## WHAT IS BEING ASKED
What you return should be the entries, unchanged, without their pictures.

(Collection entries)
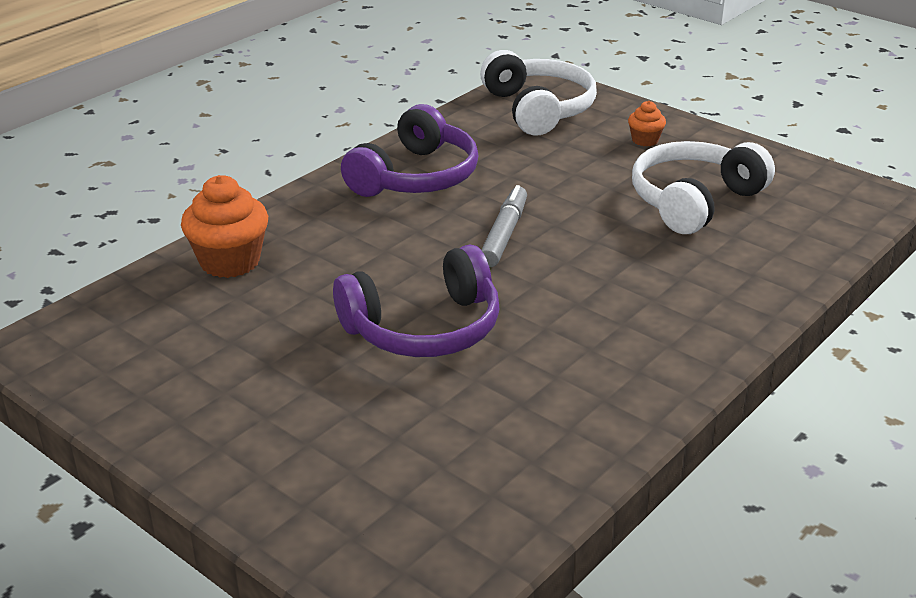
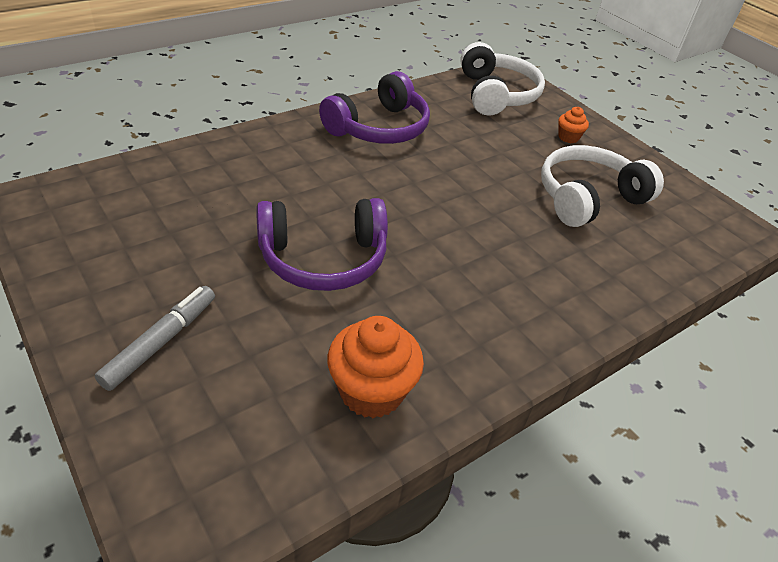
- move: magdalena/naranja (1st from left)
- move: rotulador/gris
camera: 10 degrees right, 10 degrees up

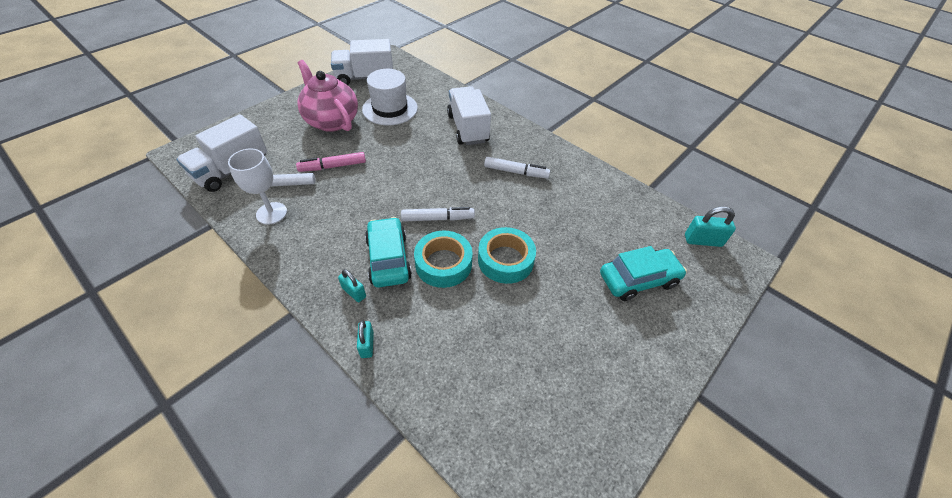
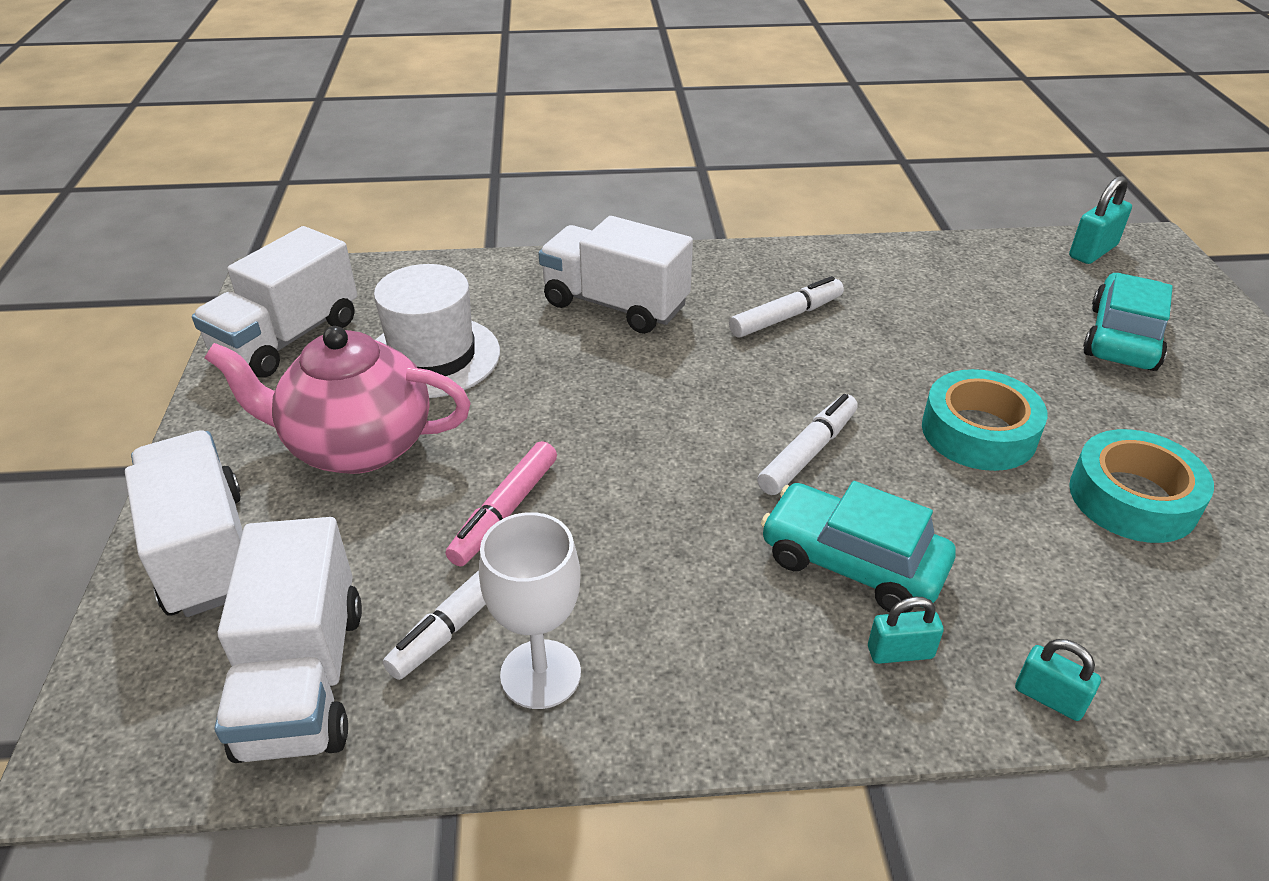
- insert: camión/blanco (1st from left)
- move: cinta adhesiva/turquesa (1st from left in the first image) to cinta adhesiva/turquesa (2nd from left)
camera: 45 degrees left, 10 degrees down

## WRITTEN ANSWER
- move: magdalena/naranja (1st from left)
- move: rotulador/gris
camera: 10 degrees right, 10 degrees up

- insert: camión/blanco (1st from left)
- move: cinta adhesiva/turquesa (1st from left in the first image) to cinta adhesiva/turquesa (2nd from left)
camera: 45 degrees left, 10 degrees down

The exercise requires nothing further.